#### Instructions to follow
Which lines in the entries below contain the word "purple"? Pull out each of those lines, treating uppercase and lowercase as different.

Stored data
* * * *

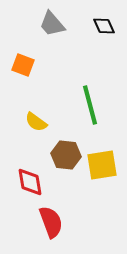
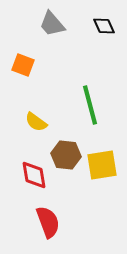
red diamond: moved 4 px right, 7 px up
red semicircle: moved 3 px left
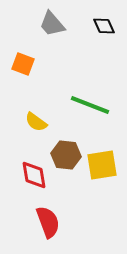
orange square: moved 1 px up
green line: rotated 54 degrees counterclockwise
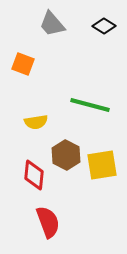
black diamond: rotated 35 degrees counterclockwise
green line: rotated 6 degrees counterclockwise
yellow semicircle: rotated 45 degrees counterclockwise
brown hexagon: rotated 20 degrees clockwise
red diamond: rotated 16 degrees clockwise
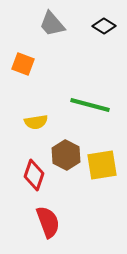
red diamond: rotated 12 degrees clockwise
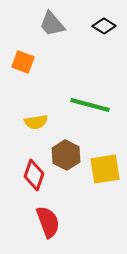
orange square: moved 2 px up
yellow square: moved 3 px right, 4 px down
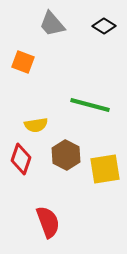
yellow semicircle: moved 3 px down
red diamond: moved 13 px left, 16 px up
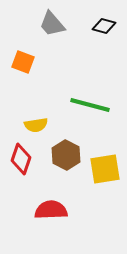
black diamond: rotated 15 degrees counterclockwise
red semicircle: moved 3 px right, 12 px up; rotated 72 degrees counterclockwise
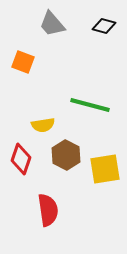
yellow semicircle: moved 7 px right
red semicircle: moved 3 px left; rotated 84 degrees clockwise
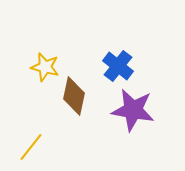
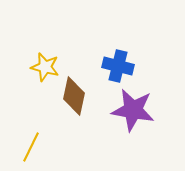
blue cross: rotated 24 degrees counterclockwise
yellow line: rotated 12 degrees counterclockwise
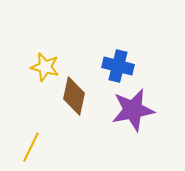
purple star: rotated 21 degrees counterclockwise
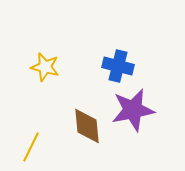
brown diamond: moved 13 px right, 30 px down; rotated 18 degrees counterclockwise
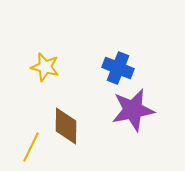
blue cross: moved 2 px down; rotated 8 degrees clockwise
brown diamond: moved 21 px left; rotated 6 degrees clockwise
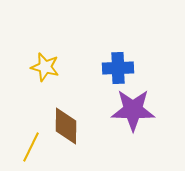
blue cross: rotated 24 degrees counterclockwise
purple star: rotated 12 degrees clockwise
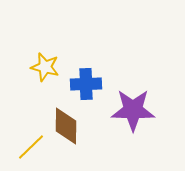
blue cross: moved 32 px left, 16 px down
yellow line: rotated 20 degrees clockwise
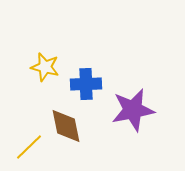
purple star: rotated 12 degrees counterclockwise
brown diamond: rotated 12 degrees counterclockwise
yellow line: moved 2 px left
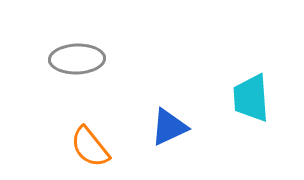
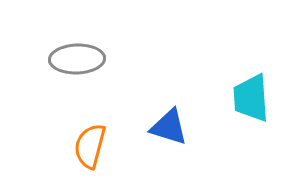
blue triangle: rotated 42 degrees clockwise
orange semicircle: moved 1 px up; rotated 54 degrees clockwise
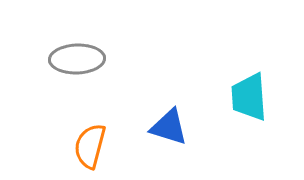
cyan trapezoid: moved 2 px left, 1 px up
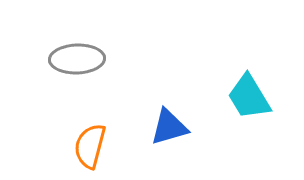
cyan trapezoid: rotated 27 degrees counterclockwise
blue triangle: rotated 33 degrees counterclockwise
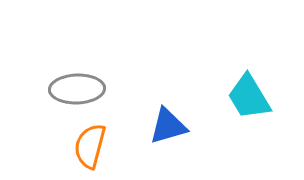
gray ellipse: moved 30 px down
blue triangle: moved 1 px left, 1 px up
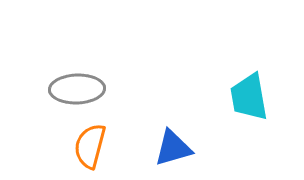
cyan trapezoid: rotated 21 degrees clockwise
blue triangle: moved 5 px right, 22 px down
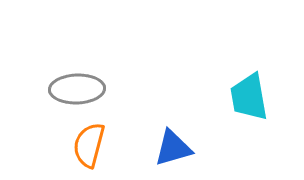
orange semicircle: moved 1 px left, 1 px up
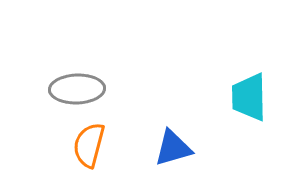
cyan trapezoid: rotated 9 degrees clockwise
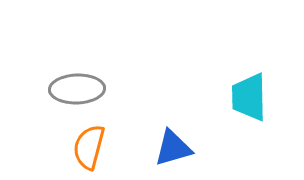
orange semicircle: moved 2 px down
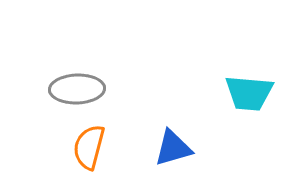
cyan trapezoid: moved 4 px up; rotated 84 degrees counterclockwise
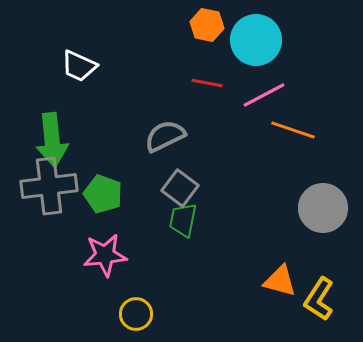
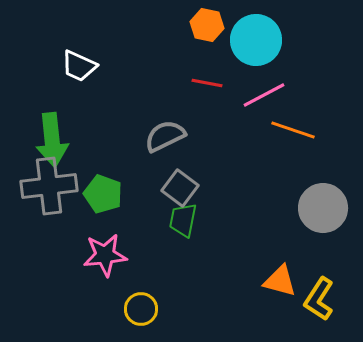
yellow circle: moved 5 px right, 5 px up
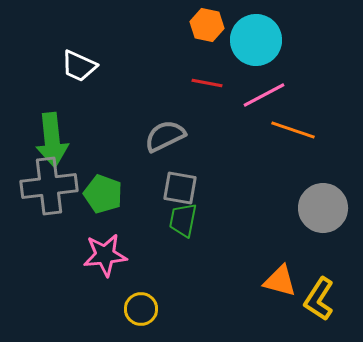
gray square: rotated 27 degrees counterclockwise
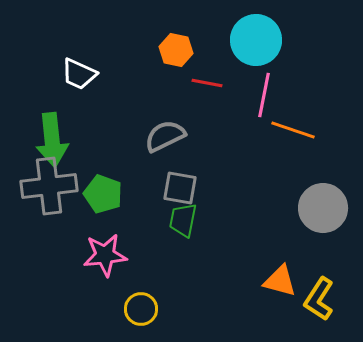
orange hexagon: moved 31 px left, 25 px down
white trapezoid: moved 8 px down
pink line: rotated 51 degrees counterclockwise
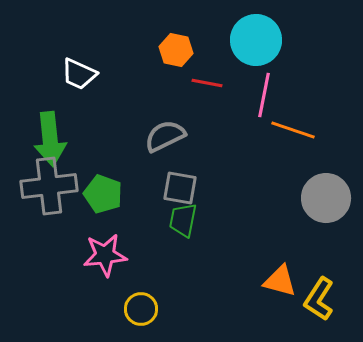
green arrow: moved 2 px left, 1 px up
gray circle: moved 3 px right, 10 px up
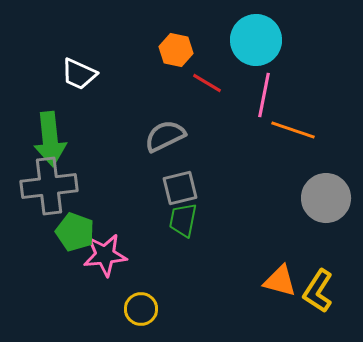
red line: rotated 20 degrees clockwise
gray square: rotated 24 degrees counterclockwise
green pentagon: moved 28 px left, 38 px down
yellow L-shape: moved 1 px left, 8 px up
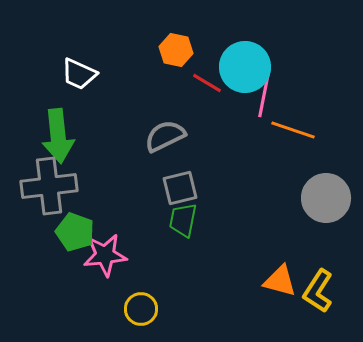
cyan circle: moved 11 px left, 27 px down
green arrow: moved 8 px right, 3 px up
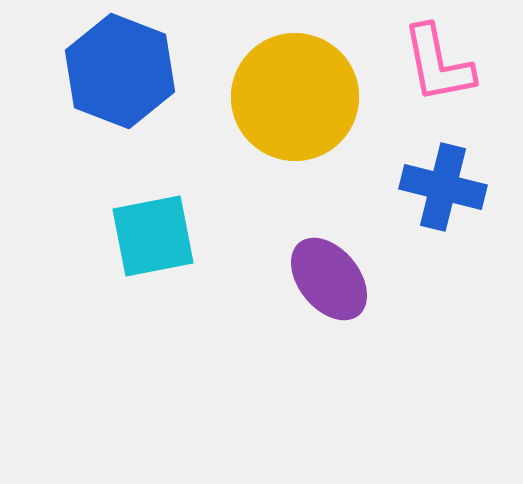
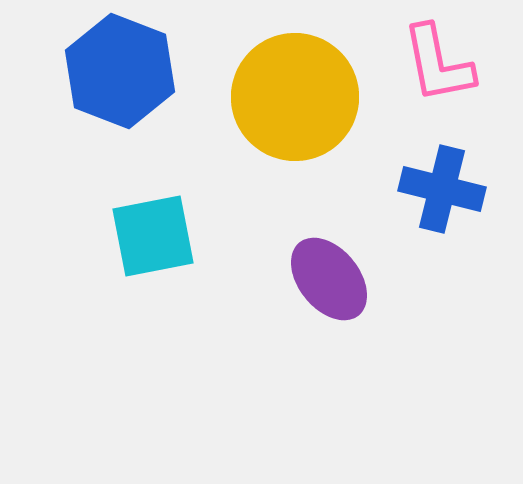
blue cross: moved 1 px left, 2 px down
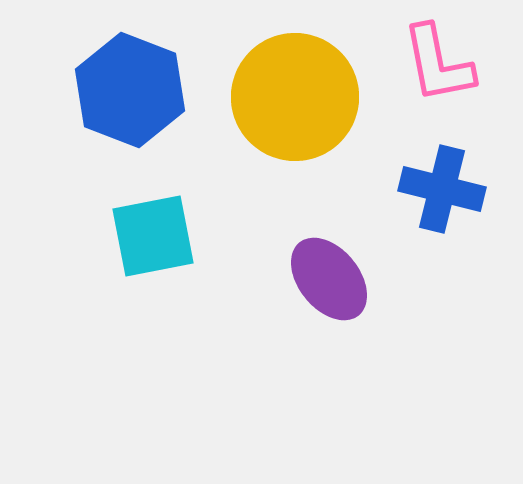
blue hexagon: moved 10 px right, 19 px down
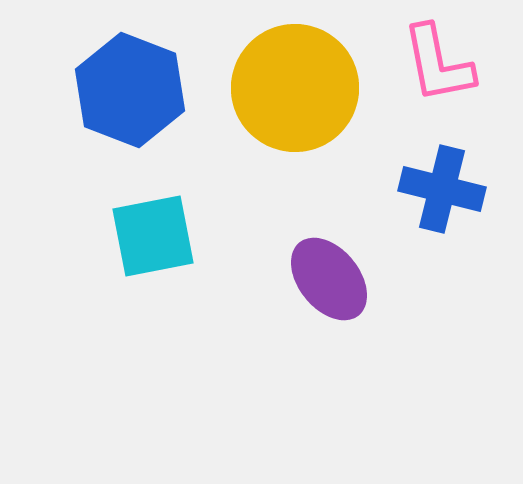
yellow circle: moved 9 px up
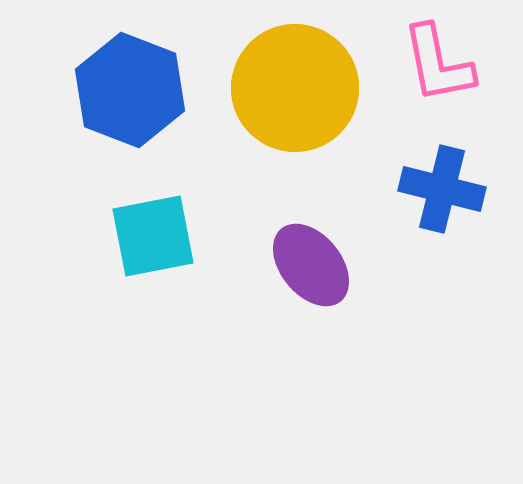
purple ellipse: moved 18 px left, 14 px up
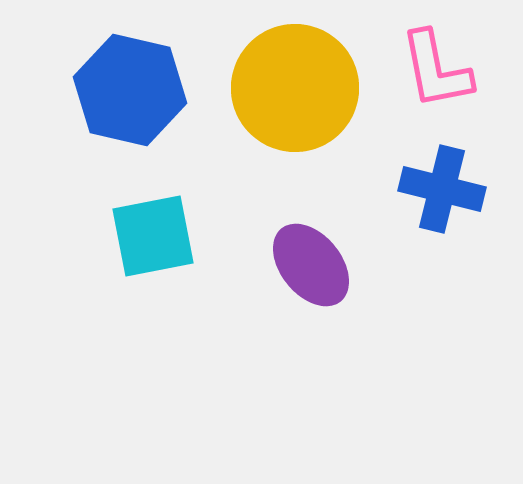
pink L-shape: moved 2 px left, 6 px down
blue hexagon: rotated 8 degrees counterclockwise
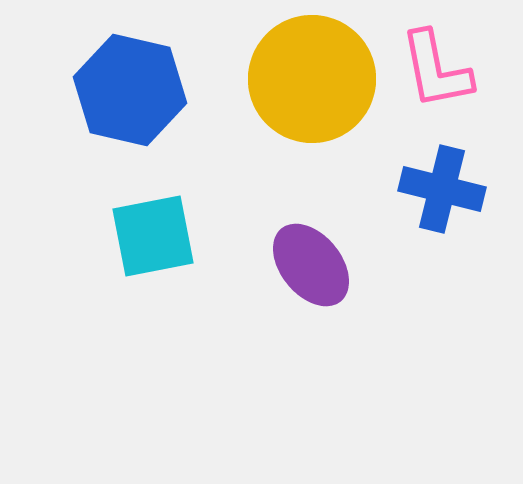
yellow circle: moved 17 px right, 9 px up
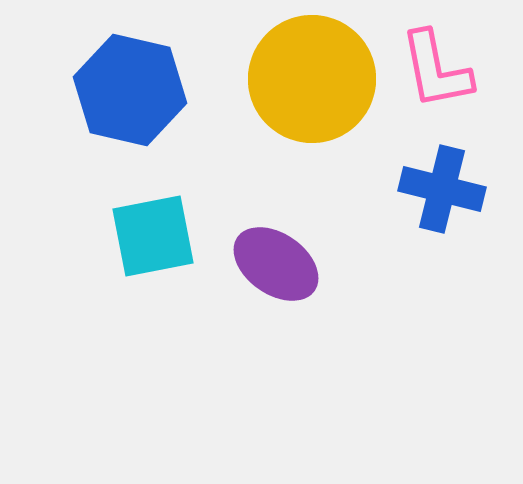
purple ellipse: moved 35 px left, 1 px up; rotated 16 degrees counterclockwise
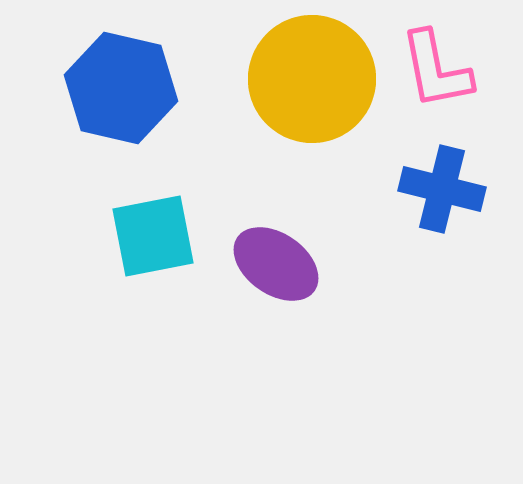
blue hexagon: moved 9 px left, 2 px up
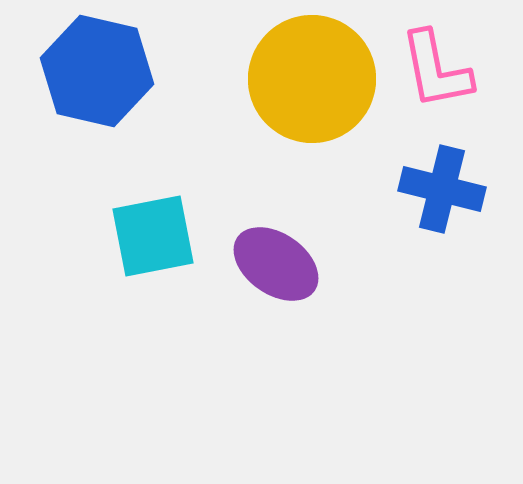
blue hexagon: moved 24 px left, 17 px up
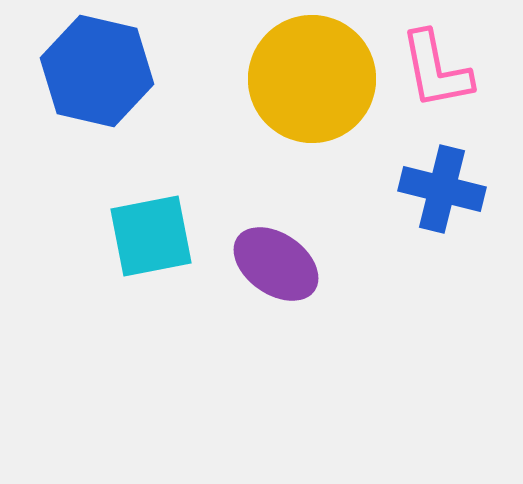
cyan square: moved 2 px left
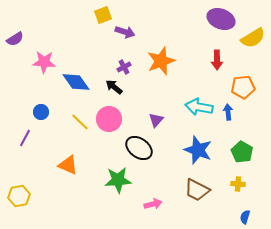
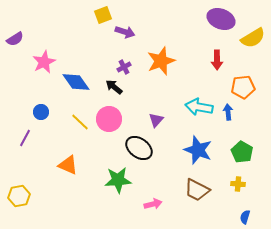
pink star: rotated 30 degrees counterclockwise
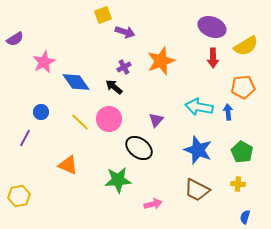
purple ellipse: moved 9 px left, 8 px down
yellow semicircle: moved 7 px left, 8 px down
red arrow: moved 4 px left, 2 px up
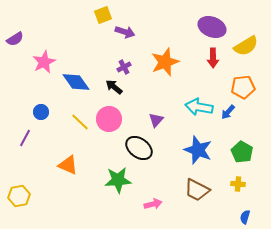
orange star: moved 4 px right, 1 px down
blue arrow: rotated 133 degrees counterclockwise
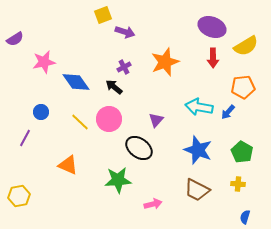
pink star: rotated 15 degrees clockwise
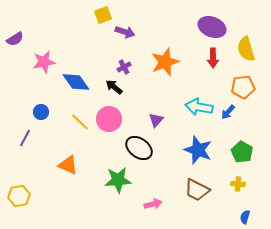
yellow semicircle: moved 3 px down; rotated 105 degrees clockwise
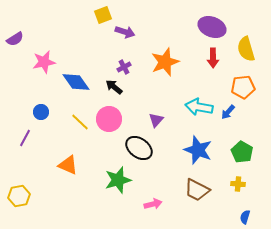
green star: rotated 12 degrees counterclockwise
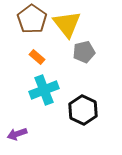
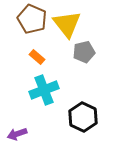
brown pentagon: rotated 12 degrees counterclockwise
black hexagon: moved 7 px down
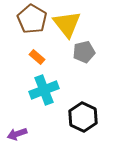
brown pentagon: rotated 8 degrees clockwise
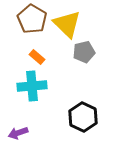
yellow triangle: rotated 8 degrees counterclockwise
cyan cross: moved 12 px left, 4 px up; rotated 16 degrees clockwise
purple arrow: moved 1 px right, 1 px up
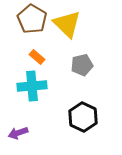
gray pentagon: moved 2 px left, 13 px down
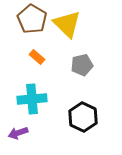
cyan cross: moved 13 px down
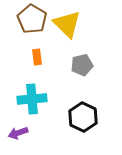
orange rectangle: rotated 42 degrees clockwise
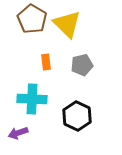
orange rectangle: moved 9 px right, 5 px down
cyan cross: rotated 8 degrees clockwise
black hexagon: moved 6 px left, 1 px up
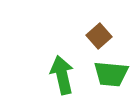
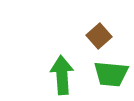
green arrow: rotated 9 degrees clockwise
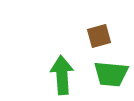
brown square: rotated 25 degrees clockwise
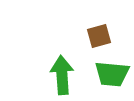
green trapezoid: moved 1 px right
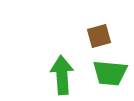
green trapezoid: moved 2 px left, 1 px up
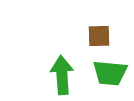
brown square: rotated 15 degrees clockwise
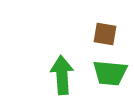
brown square: moved 6 px right, 2 px up; rotated 10 degrees clockwise
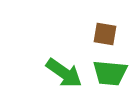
green arrow: moved 2 px right, 2 px up; rotated 129 degrees clockwise
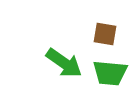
green arrow: moved 10 px up
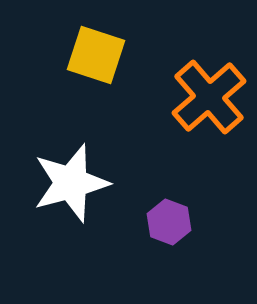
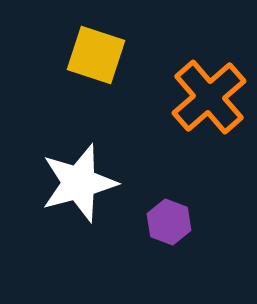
white star: moved 8 px right
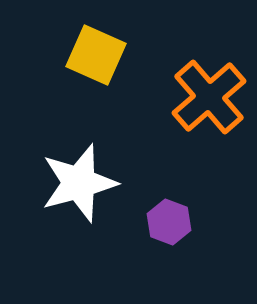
yellow square: rotated 6 degrees clockwise
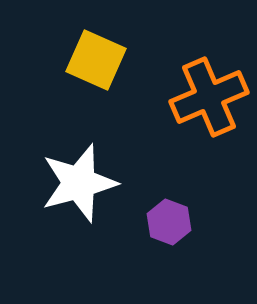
yellow square: moved 5 px down
orange cross: rotated 18 degrees clockwise
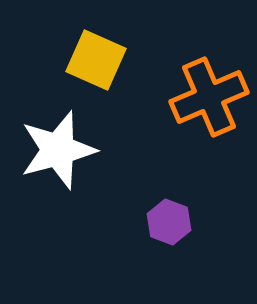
white star: moved 21 px left, 33 px up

* * * *

#### Complete output
purple star: rotated 21 degrees counterclockwise
purple star: rotated 12 degrees clockwise
purple star: rotated 12 degrees counterclockwise
purple ellipse: moved 18 px left, 14 px up
purple ellipse: moved 35 px left, 1 px up; rotated 16 degrees counterclockwise
purple ellipse: moved 9 px left, 8 px down
purple arrow: moved 1 px right, 1 px up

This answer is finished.